» **Extracted records**
-*-*-
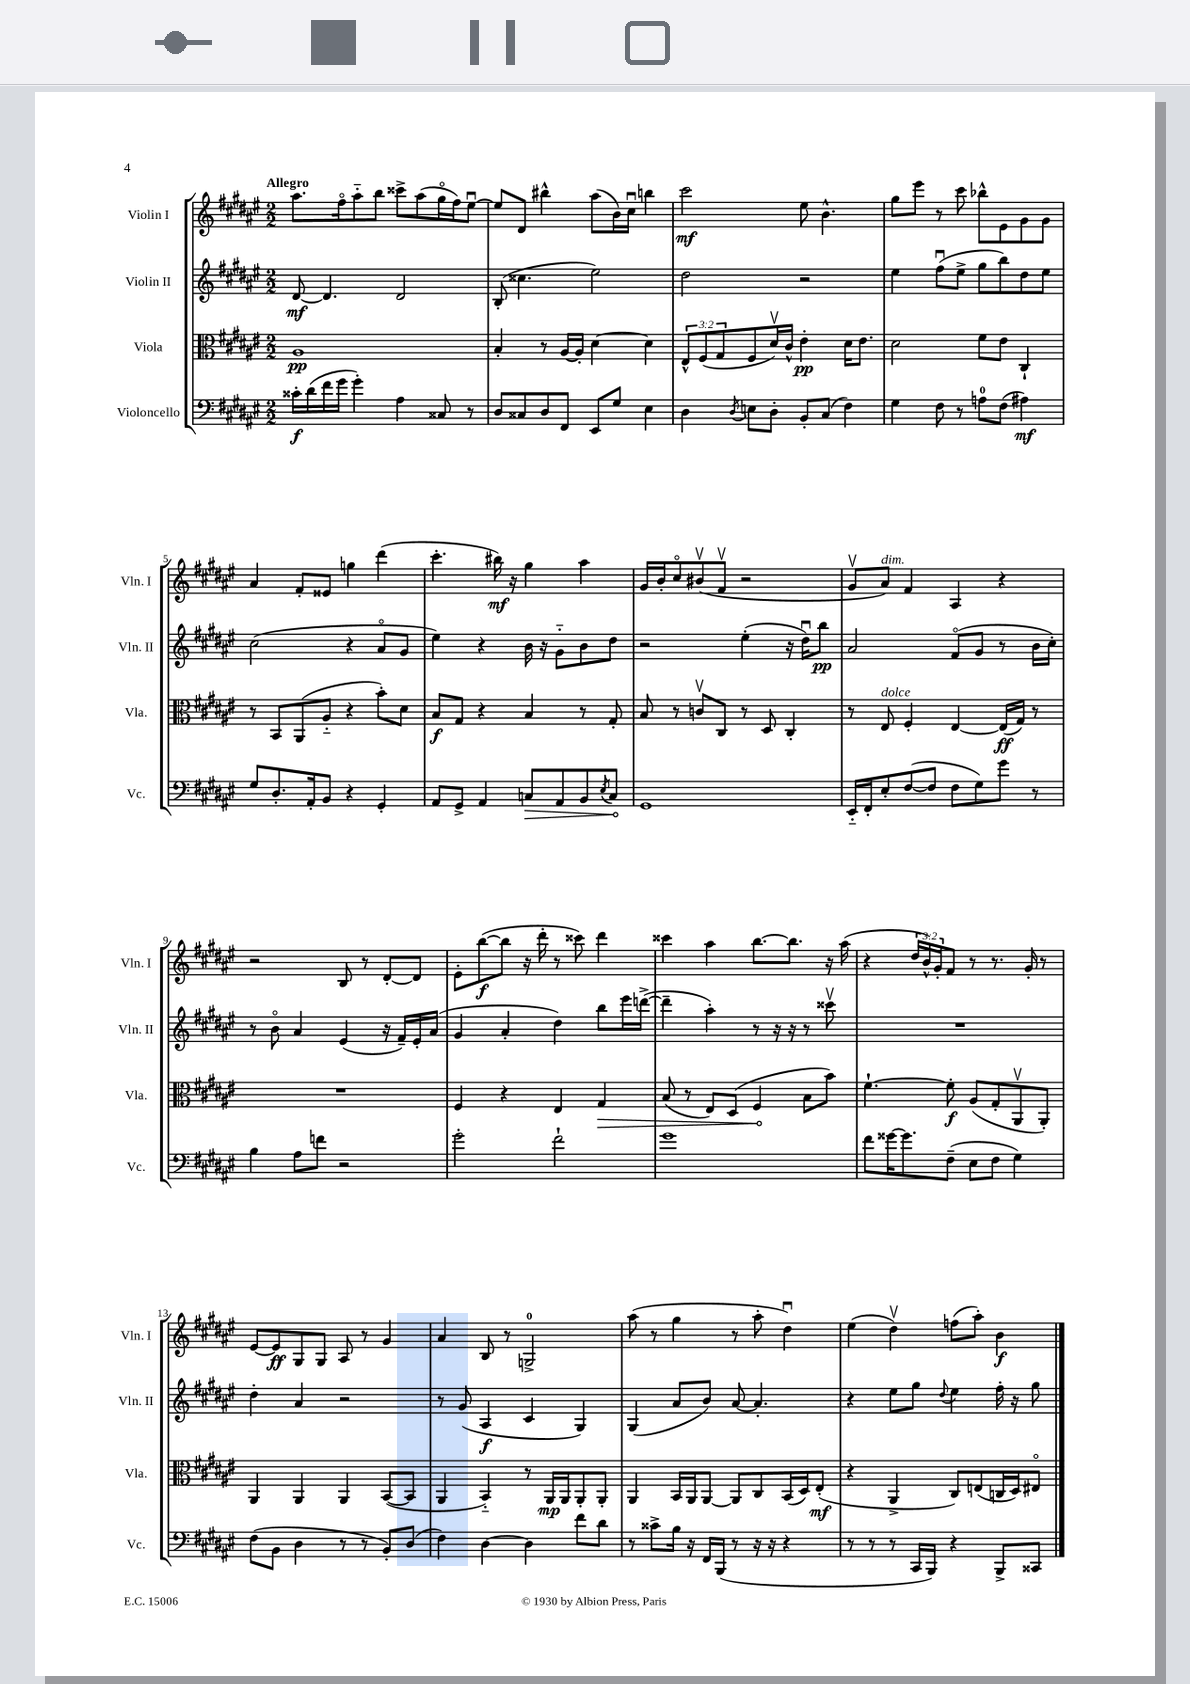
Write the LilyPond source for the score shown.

<<
\new StaffGroup <<
\new Staff = "s0" \with { instrumentName = "Violin I" shortInstrumentName = "Vln. I" } {
    \clef treble \key fis \major \numericTimeSignature \time 2/2 \override Staff.TupletNumber.text = #tuplet-number::calc-fraction-text \tempo "Allegro"
    ais''8. fis''16\flageolet ais''8-_ b''8 cisis'''8-> ais''8( gis''16\flageolet fis''16) eis''8~\downbow |
    eis''8 dis'8 bis''4-^ ais''8( b'16) cis''16\downbow b''4 |
    cis'''2\mf eis''8 b'4.-^ |
    gis''8 eis'''8 r8 cis'''8 bes''8-^ eis'8 gis'8 gis'8 |
    ais'4 fis'8-. eisis'8 g''4 dis'''4( |
    cis'''4.-. bis''16\mf) r16 gis''4 ais''4 |
    gis'16 b'16-. cis''8\flageolet bis'8\upbow( fis'8\upbow r2 |
    gis'8\upbow ais'8^\markup { \italic "dim." }) fis'4 ais4 r4 |
    r2 b8 r8 dis'8~-. dis'8 |
    eis'8-. b''8~\f( b''8 r16 dis'''16-. r8 cisis'''8) dis'''4 |
    cisis'''4 ais''4 b''8.~ b''8. r16 ais''16( |
    r4 \tuplet 3/2 { dis''16 b'16-^) gis'16-. } fis'8 r8 r8. gis'16-. r8 |
    eis'8~ eis'8\ff gis8 gis8 ais8 r8 gis'4 |
    ais'4 b8 r8 g2-0-> |
    ais''8( r8 gis''4 r8 ais''8-. dis''4\downbow) |
    eis''4( dis''4\upbow) f''8( ais''8-.) b'4\f \bar "|." |
}
\new Staff = "s1" \with { instrumentName = "Violin II" shortInstrumentName = "Vln. II" } {
    \clef treble \key fis \major \numericTimeSignature \time 2/2
    dis'8~\mf dis'4. dis'2 |
    b8-.( cisis''4. eis''2) |
    dis''2 r2 |
    eis''4 fis''8\downbow( eis''8-> gis''8 b''8) dis''8 eis''8 |
    cis''2( r4 ais'8\flageolet gis'8 |
    eis''4) r4 b'16 r16 gis'8-_ b'8 dis''8 |
    r2 eis''4-.( r16 dis''16\downbow) b''8\pp |
    ais'2 fis'8\flageolet( gis'8 r8 b'16 cis''16-.) |
    r8 b'8\flageolet ais'4 eis'4( r16 fis'16--) eis'16-. ais'16( |
    gis'4 ais'4-. dis''4) b''8 eis'''16 d'''16~->( |
    d'''4-- ais''4-.) r8 r16 r16 r8 cisis'''8\upbow |
    R1 |
    dis''4-. ais'4 r2 |
    r8 gis'8( ais4\f cis'4 gis4) |
    gis4( ais'8 b'8) ais'8~ ais'4.-. |
    r4 eis''8 gis''8 \appoggiatura { dis''8 } eis''4 fis''16-. r16 gis''8 \bar "|." |
}
\new Staff = "s2" \with { instrumentName = "Viola" shortInstrumentName = "Vla." } {
    \clef alto \key fis \major \numericTimeSignature \time 2/2 \override Staff.TupletNumber.text = #tuplet-number::calc-fraction-text
    ais1\pp |
    b4-. r8 ais16~ ais16-. dis'4~ dis'4 |
    \tuplet 3/2 { eis8-^ fis8( gis8 } fis8 dis'16\upbow) cis'16-^ eis'4-.\pp dis'16 eis'8. |
    dis'2 fis'8 eis'8 cis4-! |
    r8 b,8 ais,8( ais8-_ r4 b'8-.) dis'8 |
    b8\f gis8 r4 b4 r8 gis8-. |
    b8 r8 c'8\upbow cis8 r8 dis8 cis4-. |
    r8 eis8^\markup { \italic "dolce" } fis4-. eis4~ eis16\ff( gis16) r8 |
    R1 |
    fis4 r4 eis4 \once \override Hairpin.circled-tip = ##t gis4\> |
    b8( r8 eis8) dis8( fis4\! b8 b'8) |
    fis'4.~-! fis'8-.\f ais8( gis8-. ais,8\upbow ais,8-.) |
    ais,4 ais,4 ais,4 b,8~( b,8 |
    ais,4 b,4-_) r8 ais,16\mp ais,16 ais,8-. ais,8-. |
    ais,4 b,16 ais,16 ais,8~ ais,8 cis8 b,16( dis16) eis8-.\mf( |
    r4 ais,4-> cis8) e8( c16 dis16) eis8\flageolet \bar "|." |
}
\new Staff = "s3" \with { instrumentName = "Violoncello" shortInstrumentName = "Vc." } {
    \clef bass \key fis \major \numericTimeSignature \time 2/2
    cisis'16-.\f dis'16( fis'16 gis'16 gis'4-.) ais4 cisis8 r8 |
    dis8 cisis8 dis8 fis,8 eis,8 gis8 eis4 |
    dis4 \acciaccatura { dis8 } e8 dis8-. b,8-. cis8( fis4) |
    gis4 fis8 r8 a8-0 fis8( ais4\mf) |
    gis8 dis8.-. ais,16-. b,8 r4 gis,4-. |
    ais,8 gis,8-> ais,4 \once \override Hairpin.circled-tip = ##t c8\> ais,8 b,8 \acciaccatura { eis8 } c8\! |
    gis,1 |
    eis,16-_ fis,16-. eis8-. fis8~( fis8 fis8 gis8) gis'8 r8 |
    b4 ais8 f'8 r2 |
    gis'2-. fis'2-! |
    gis'1 |
    fis'8 gisis'16~ gisis'8. fis8--( eis8 fis8 gis4) |
    fis8( b,8 dis4 r8 r8 b,8-.) dis8( |
    fis4) dis4~ dis4 fis'8 dis'8 |
    r8 cisis'8-> b16 r16 fis,16 b,,16( r8 r16 r16 r4 |
    r8 r8 r8 cis,16 b,,16) r4 b,,8-> cisis,8 \bar "|." |
}
>>
>>
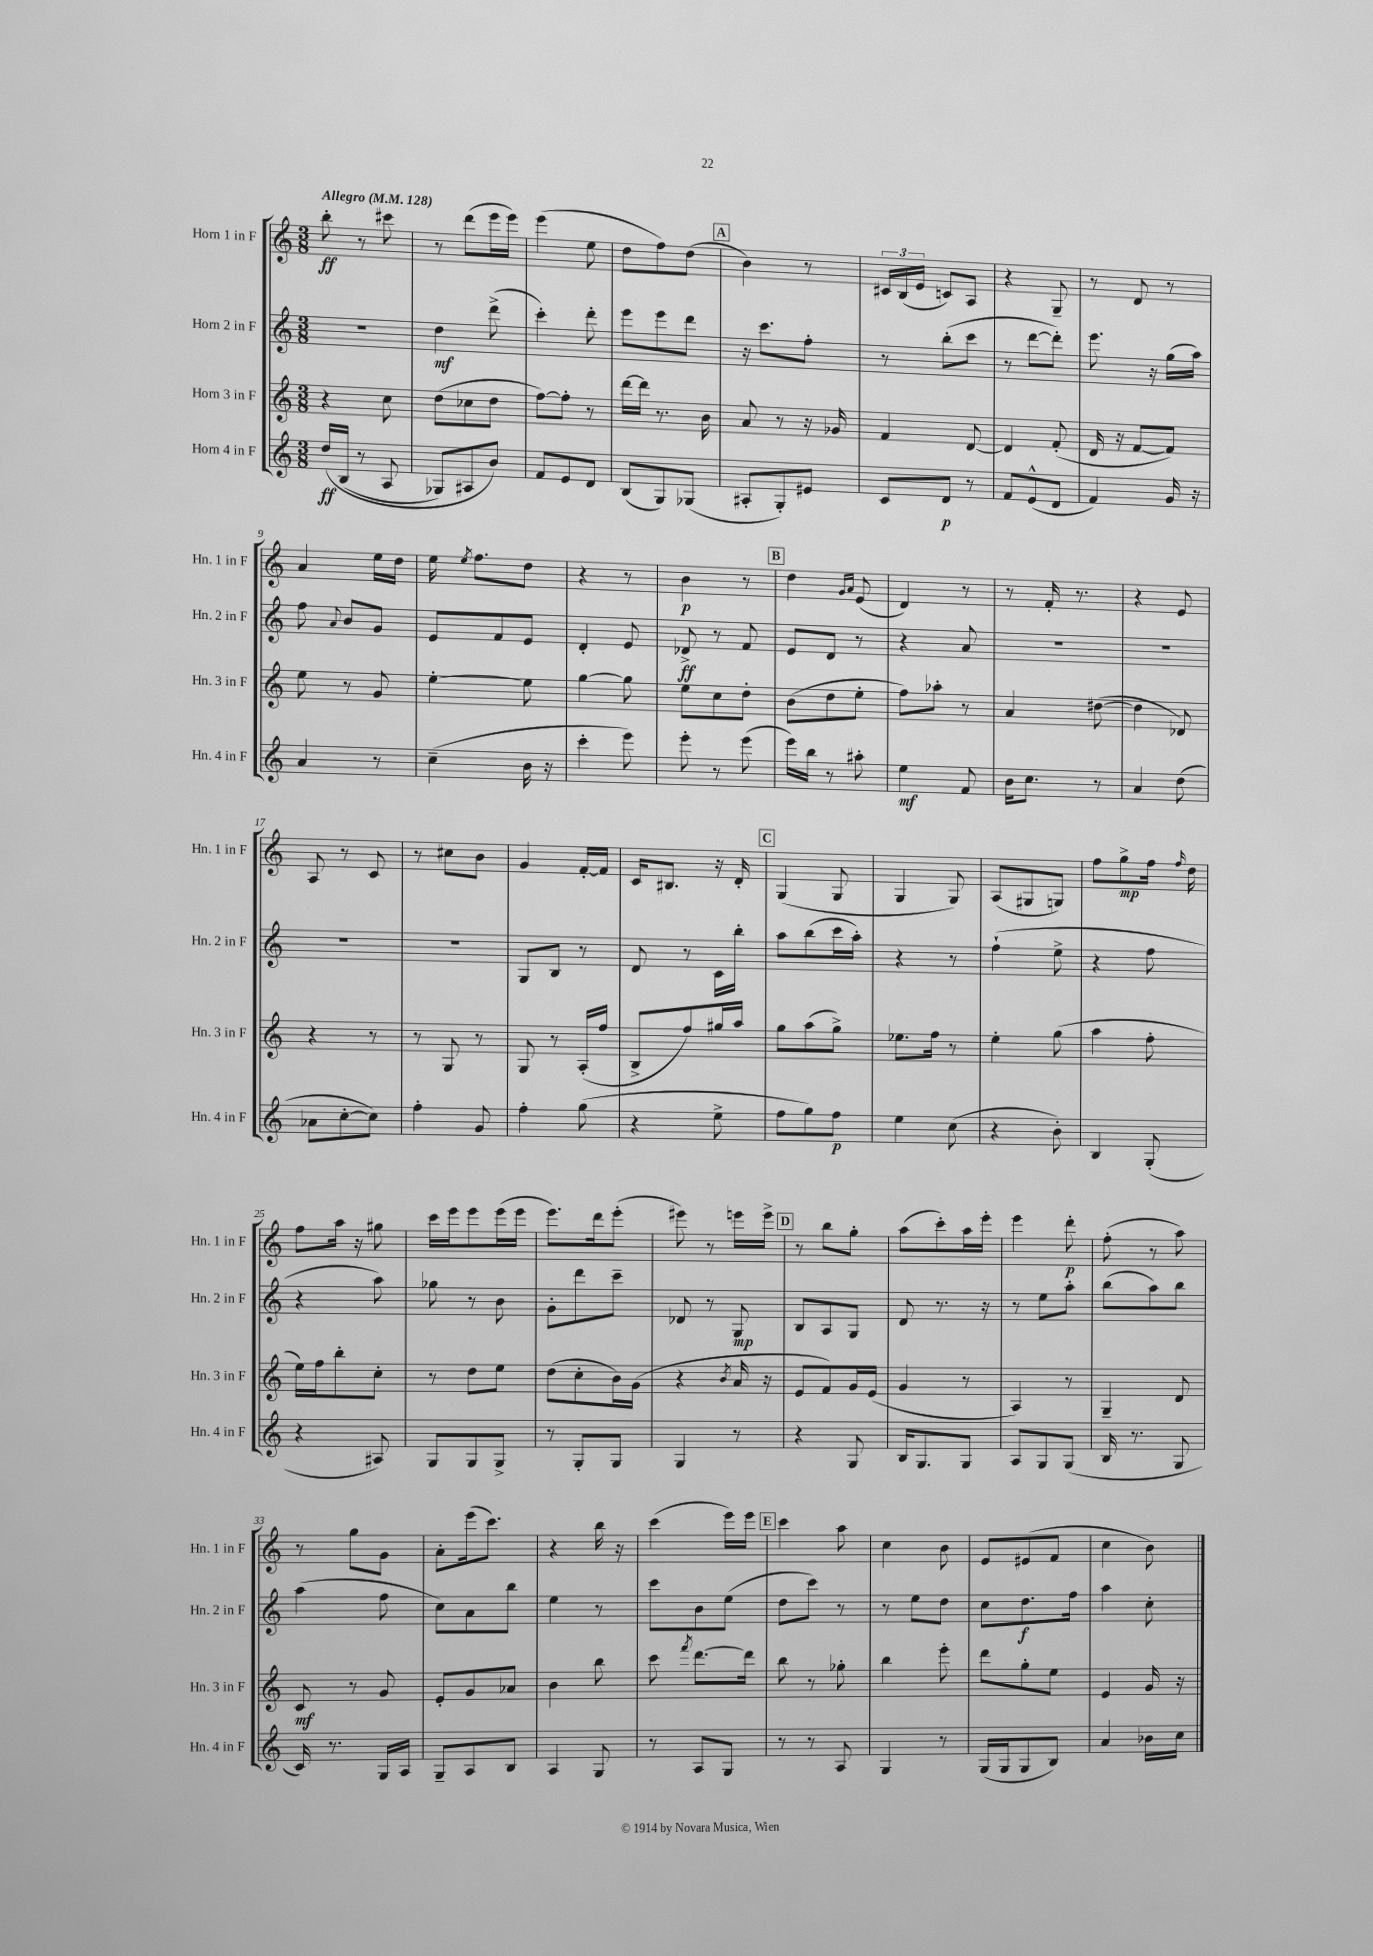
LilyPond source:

<<
\new StaffGroup <<
\new Staff = "s0" \with { instrumentName = "Horn 1 in F" shortInstrumentName = "Hn. 1 in F" } {
    \clef treble \key c \major \numericTimeSignature \time 3/8 \tempo "Allegro" 4 = 128
    \autoBeamOff b''8-.\ff r8 cis'''8 |
    r8 d'''8[( e'''16 e'''16]) |
    e'''4( e''8 |
    d''8[ f''8) d''8]( |
    \mark \markup { \box "A" } b'4) r8 |
    \tuplet 3/2 { cis'16[ b16( e'16] } c'8[) a8] |
    r4 g8-- |
    r8 d'8 r8 |
    a'4 e''16[ d''16] |
    e''16 \acciaccatura { e''8 } f''8.[ d''8] |
    r4 r8 |
    b'4\p r8 |
    \mark \markup { \box "B" } d''4 \grace { g'16[ a'16] } e'8( |
    d'4) r8 |
    r8 f'16-. r8. |
    r4 e'8 |
    a8 r8 c'8 |
    r8 cis''8[ b'8] |
    g'4 f'16[~-. f'16] |
    c'16[ bis8.] r16 d'16-. |
    \mark \markup { \box "C" } g4( g8 |
    g4 g8) |
    a8[( gis8 g8]) |
    f''8[ g''8->\mp f''16] \grace { f''16 } d''16 |
    f''8[ a''16] r16 gis''8 |
    c'''16[ e'''16 e'''8 e'''16( e'''16] |
    e'''8.[) d'''16 e'''8]-.( |
    eis'''8) r8 e'''16[ e'''16]-> |
    \mark \markup { \box "D" } r8 b''8[ g''8]-. |
    a''8[( c'''8-.) a''16 e'''16]-. |
    e'''4 d'''8-.\p |
    f''8-.( r8 a''8) |
    r8 g''8[ g'8] |
    a'8[-. e'''16( c'''8.]) |
    r4 b''16 r16 |
    c'''4( e'''16[) e'''16] |
    \mark \markup { \box "E" } c'''4 a''8 |
    c''4 b'8 |
    e'8[ eis'8( f'8] |
    c''4 b'8) \bar "|." |
}
\new Staff = "s1" \with { instrumentName = "Horn 2 in F" shortInstrumentName = "Hn. 2 in F" } {
    \clef treble \key c \major \numericTimeSignature \time 3/8
    \autoBeamOff R4. |
    d''4\mf d'''8->( |
    c'''4-.) d'''8-. |
    e'''8[ e'''8 d'''8] |
    \mark \markup { \box "A" } r16 c'''8.[ f''8]-. |
    r8 b''8[-.( c'''8] |
    r8 d'''8[~ d'''8]-.) |
    e'''8. r16 g''16[( a''16]) |
    f''8 \appoggiatura { a'8 } b'8[ g'8] |
    e'8[ f'8 e'8] |
    d'4-. e'8 |
    des'8->\ff r8 f'8 |
    \mark \markup { \box "B" } e'8[ d'8] r8 |
    r4 a'8 |
    R4. |
    R4. |
    R4. |
    R4. |
    g8[ b8] r8 |
    d'8 r8 c'16[ b''16]-. |
    \mark \markup { \box "C" } a''8[ b''8( c'''16 a''16]-.) |
    r4 r8 |
    f''4-!( e''8-> |
    r4 f''8 |
    r4 a''8) |
    ges''8 r8 b'8 |
    g'8[-. d'''8 c'''8]-- |
    des'8 r8 g8\mp |
    \mark \markup { \box "D" } b8[ a8 g8] |
    d'8 r8. r16 |
    r8 e''8[ a''8]-. |
    b''8[( a''8) b''8] |
    a''4( f''8 |
    c''8[) a'8 b''8] |
    e''4 r8 |
    c'''8[ b'8 e''8]( |
    \mark \markup { \box "E" } d''8[ c'''8]) r8 |
    r8 e''8[ d''8] |
    c''8[ d''8.\f f''16] |
    a''4 c''8-. \bar "|." |
}
\new Staff = "s2" \with { instrumentName = "Horn 3 in F" shortInstrumentName = "Hn. 3 in F" } {
    \clef treble \key c \major \numericTimeSignature \time 3/8
    \autoBeamOff r4 c''8 |
    d''8[( ces''8 d''8] |
    f''8[~) f''8]-. r8 |
    d'''16[~ d'''16] r8. b'16 |
    \mark \markup { \box "A" } a'8 r8 r16 ges'16 |
    f'4 d'8~ |
    d'4 f'8-.( |
    d'16 r16 f'8[~ f'8]) |
    e''8 r8 g'8 |
    e''4~-. e''8 |
    g''4~ g''8 |
    e''8[ c''8 d''8]-. |
    \mark \markup { \box "B" } b'8[( d''8 e''8]-. |
    f''8[) aes''8]-. r8 |
    a'4 dis''8~( |
    dis''4 des'8) |
    r4 r8 |
    r8 g8 r8 |
    g8 r8 a16[-.( f''16] |
    b8[-> f''8) gis''16 a''16] |
    \mark \markup { \box "C" } g''8[ a''8( g''8]->) |
    ees''8.[ f''16] r8 |
    e''4-. g''8( |
    a''4 f''8-. |
    e''16[) f''16 b''8-. c''8]-. |
    r8 d''8[ e''8] |
    d''8[( c''8-. b'16) g'16]( |
    r4 \acciaccatura { b'8 } a'16 r16 |
    \mark \markup { \box "D" } e'8[ f'8) g'16 e'16]( |
    g'4 r8 |
    a4) r8 |
    g4-- d'8 |
    c'8\mf r8 g'8 |
    e'8[-. g'8 aes'8] |
    b'4 b''8 |
    c'''8 \acciaccatura { f'''8 } d'''8.[~ d'''16] |
    \mark \markup { \box "E" } b''8 r8 ges''8-. |
    b''4 e'''8-. |
    d'''8[ g''8-. e''8] |
    e'4 g'16 r16 \bar "|." |
}
\new Staff = "s3" \with { instrumentName = "Horn 4 in F" shortInstrumentName = "Hn. 4 in F" } {
    \clef treble \key c \major \numericTimeSignature \time 3/8
    \autoBeamOff d''16[\ff\( b16]( r8 a8 |
    ges8[) ais8 b'8]\) |
    f'8[ e'8 d'8] |
    b8[( g8) ges8]( |
    \mark \markup { \box "A" } ais8[-. g8-.) eis'8] |
    c'8[ d'8]\p r8 |
    f'8[ e'8-^( d'8] |
    f'4) g'16 r16 |
    a'4 r8 |
    c''4--( b'16 r16 |
    c'''4-. e'''8) |
    e'''8-. r8 e'''8( |
    \mark \markup { \box "B" } e'''16[) b''16] r8 ais''8-. |
    e''4\mf f'8 |
    b'16[ c''8.] r8 |
    a'4 d''8( |
    aes'8[ c''8~-. c''8]) |
    f''4-. g'8 |
    f''4-. g''8( |
    r4 e''8-> |
    \mark \markup { \box "C" } f''8[ g''8) f''8]\p |
    e''4 c''8( |
    r4 b'8-.) |
    b4 g8-.( |
    r4 ais8) |
    g8[ g8 g8]-> |
    r8 g8[-. g8] |
    g4 r8 |
    \mark \markup { \box "D" } r4 g8 |
    b16[ g8. g8] |
    a8[ g8 g8]( |
    b16 r8. g8 |
    c'16) r8. g16[ a16] |
    g8[-- a8 b8] |
    a4 g8 |
    r8 a8[ g8] |
    \mark \markup { \box "E" } r8 r8 a8 |
    g4 r8 |
    g16[( g16 g8 b8]) |
    a'4 bes'16[ c''16] \bar "|." |
}
>>
>>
-*-*-
» **Set exercise**
Show every line in the entries above that contains the string "italic" and copy each line in full, matching case exactly.

» **Task output**
    gis'8\upbow ais'8^\markup { \italic "dim." }) fis'4 ais4 r4 |
    r8 eis8^\markup { \italic "dolce" } fis4-. eis4~ eis16\ff( gis16) r8 |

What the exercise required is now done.